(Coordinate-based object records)

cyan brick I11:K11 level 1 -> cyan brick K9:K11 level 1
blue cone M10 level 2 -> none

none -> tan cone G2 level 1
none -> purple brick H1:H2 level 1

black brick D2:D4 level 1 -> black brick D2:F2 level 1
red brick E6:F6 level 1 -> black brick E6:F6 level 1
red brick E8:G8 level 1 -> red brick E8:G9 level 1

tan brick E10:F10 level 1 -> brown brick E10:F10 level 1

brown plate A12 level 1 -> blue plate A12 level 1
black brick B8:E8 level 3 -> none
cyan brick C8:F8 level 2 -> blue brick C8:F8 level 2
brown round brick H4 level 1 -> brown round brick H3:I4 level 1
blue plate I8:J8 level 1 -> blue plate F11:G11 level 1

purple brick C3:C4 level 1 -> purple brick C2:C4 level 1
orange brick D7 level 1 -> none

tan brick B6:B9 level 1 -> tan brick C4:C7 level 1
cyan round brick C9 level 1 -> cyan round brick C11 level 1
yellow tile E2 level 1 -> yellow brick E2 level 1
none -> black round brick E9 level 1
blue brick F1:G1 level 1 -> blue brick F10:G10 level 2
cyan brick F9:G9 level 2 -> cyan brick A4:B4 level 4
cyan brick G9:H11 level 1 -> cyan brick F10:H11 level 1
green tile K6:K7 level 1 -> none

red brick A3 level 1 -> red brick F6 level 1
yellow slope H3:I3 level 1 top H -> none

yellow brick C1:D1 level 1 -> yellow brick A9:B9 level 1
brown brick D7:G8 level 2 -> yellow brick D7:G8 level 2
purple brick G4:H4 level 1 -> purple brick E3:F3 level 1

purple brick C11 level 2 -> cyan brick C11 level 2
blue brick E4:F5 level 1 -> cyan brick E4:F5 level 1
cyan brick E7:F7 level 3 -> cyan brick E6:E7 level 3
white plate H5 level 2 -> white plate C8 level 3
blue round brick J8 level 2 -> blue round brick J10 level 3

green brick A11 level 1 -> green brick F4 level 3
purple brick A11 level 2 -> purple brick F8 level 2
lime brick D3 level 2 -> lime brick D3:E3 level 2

» Task prompt
Each line from the first line of the entries up to and including the line containing "cyan brick C8:F8" should be transcribed exactly, with all other lines left out.

» Task solution
cyan brick I11:K11 level 1 -> cyan brick K9:K11 level 1
blue cone M10 level 2 -> none

none -> tan cone G2 level 1
none -> purple brick H1:H2 level 1

black brick D2:D4 level 1 -> black brick D2:F2 level 1
red brick E6:F6 level 1 -> black brick E6:F6 level 1
red brick E8:G8 level 1 -> red brick E8:G9 level 1

tan brick E10:F10 level 1 -> brown brick E10:F10 level 1

brown plate A12 level 1 -> blue plate A12 level 1
black brick B8:E8 level 3 -> none
cyan brick C8:F8 level 2 -> blue brick C8:F8 level 2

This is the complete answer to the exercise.